| Work task |
If an entry holds a picture, leave the picture out and copy the rest of the listing exactly.

| Materials provided |
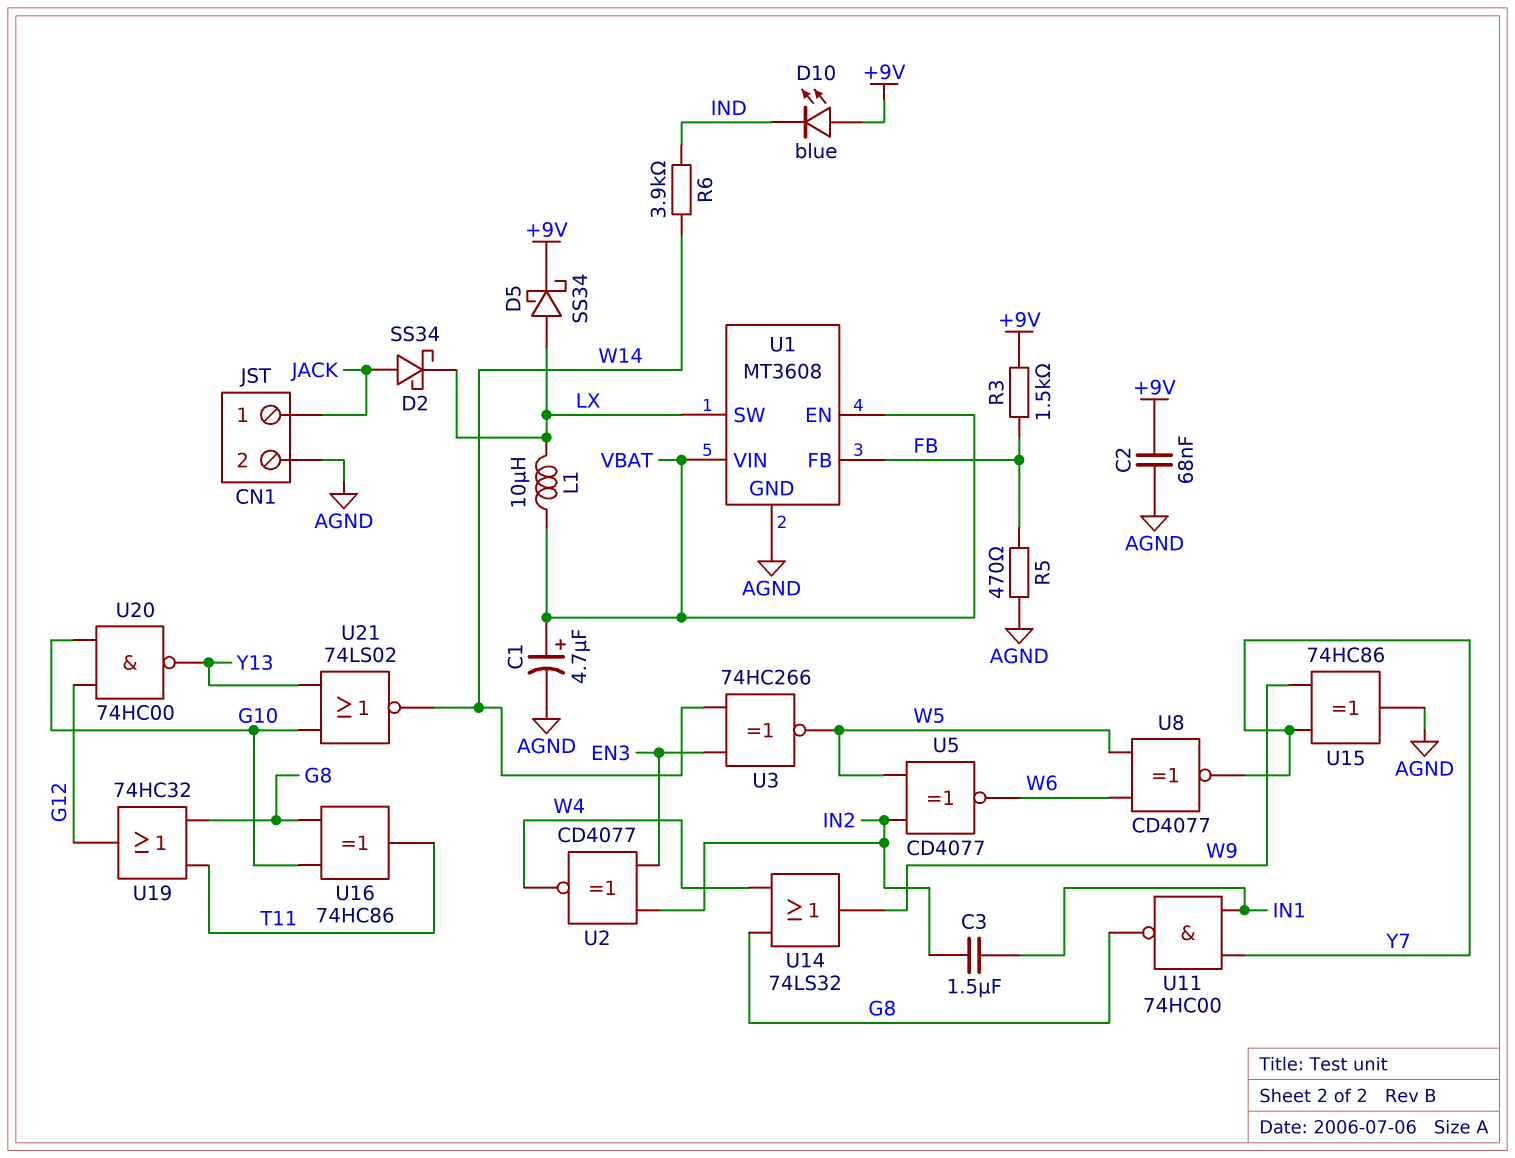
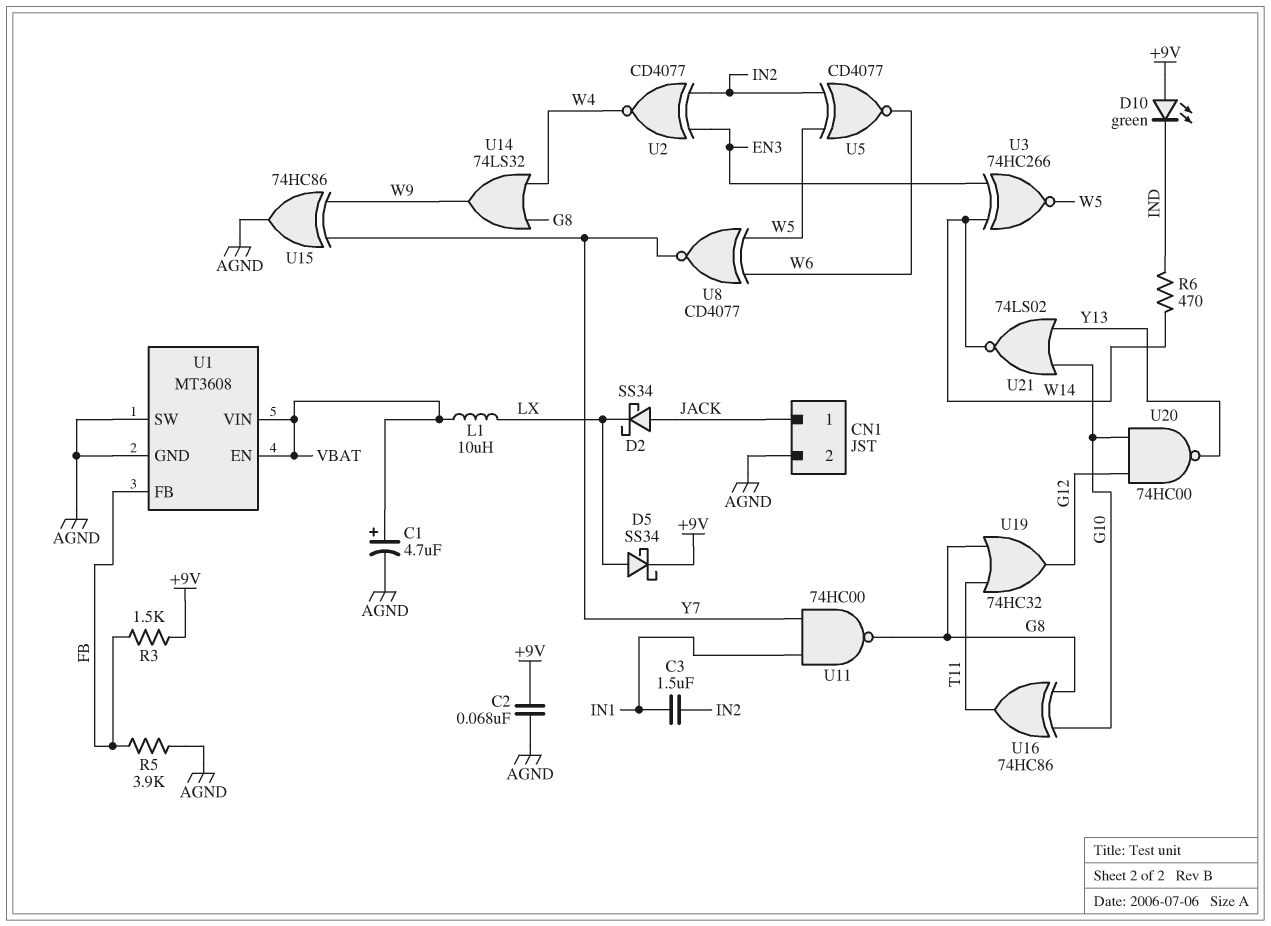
D10: LED blue (A +9V, K IND) -> LED green (A +9V, K IND)
R5: 470 (AGND, FB) -> 3.9k (AGND, FB)
R6: 3.9k (IND, W14) -> 470 (IND, W14)
U1 pin SW: LX -> AGND

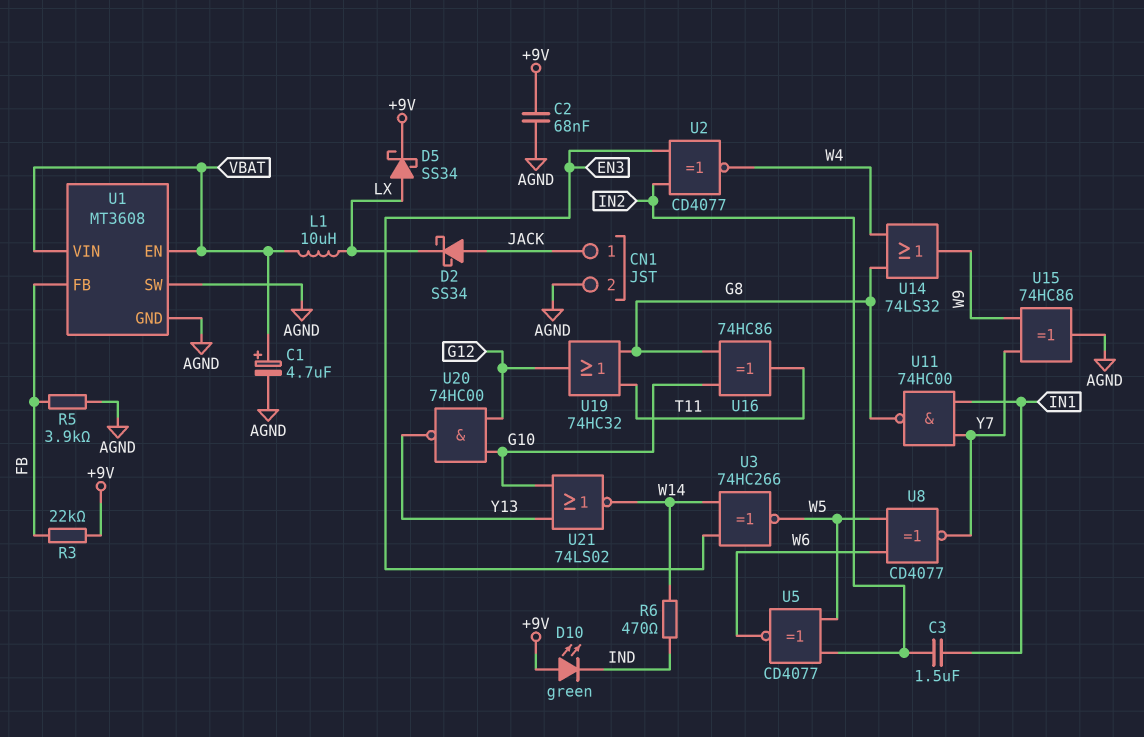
R3: 1.5k (+9V, FB) -> 22k (+9V, FB)

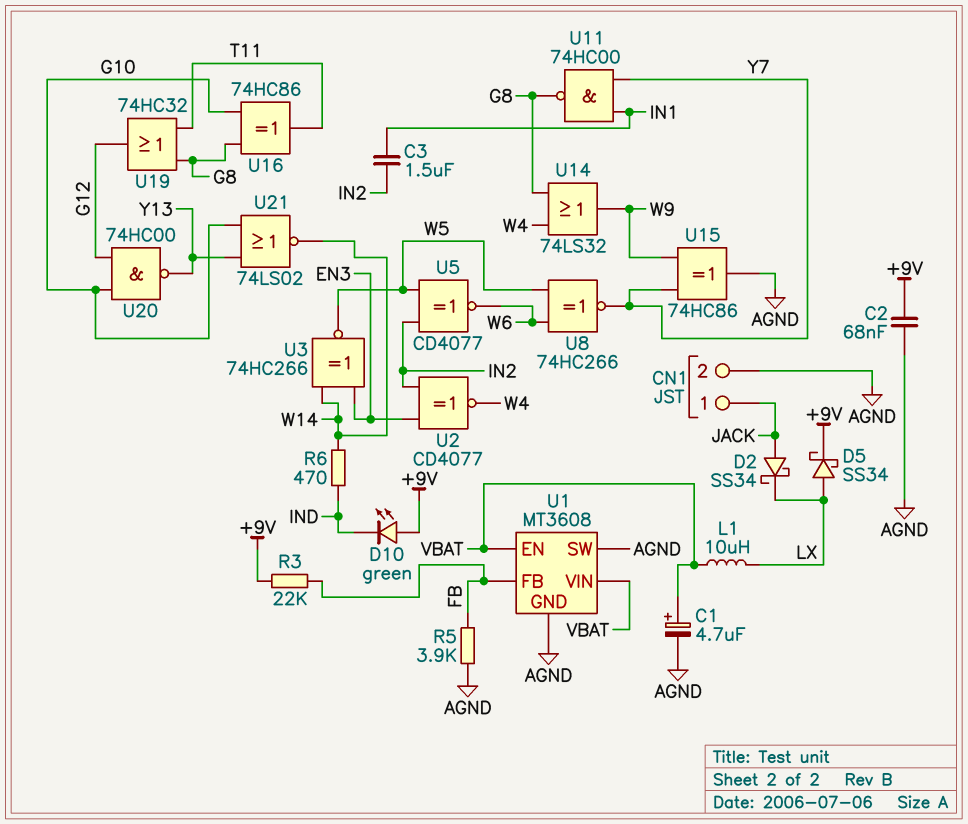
U8: XNOR CD4077 (in W5, in W6, out Y7) -> XNOR 74HC266 (in W5, in W6, out Y7)

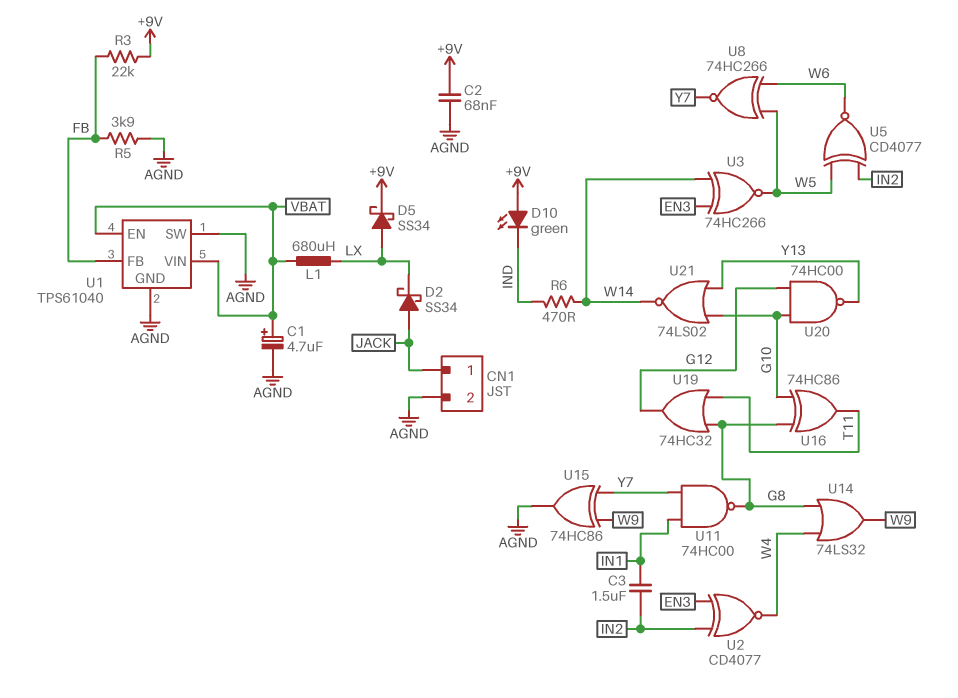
L1: 10uH (LX, VBAT) -> 680uH (LX, VBAT)
U1: MT3608 -> TPS61040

| Answer |
D10: LED blue (A +9V, K IND) -> LED green (A +9V, K IND)
R5: 470 (AGND, FB) -> 3.9k (AGND, FB)
R6: 3.9k (IND, W14) -> 470 (IND, W14)
U1 pin SW: LX -> AGND

R3: 1.5k (+9V, FB) -> 22k (+9V, FB)

U8: XNOR CD4077 (in W5, in W6, out Y7) -> XNOR 74HC266 (in W5, in W6, out Y7)

L1: 10uH (LX, VBAT) -> 680uH (LX, VBAT)
U1: MT3608 -> TPS61040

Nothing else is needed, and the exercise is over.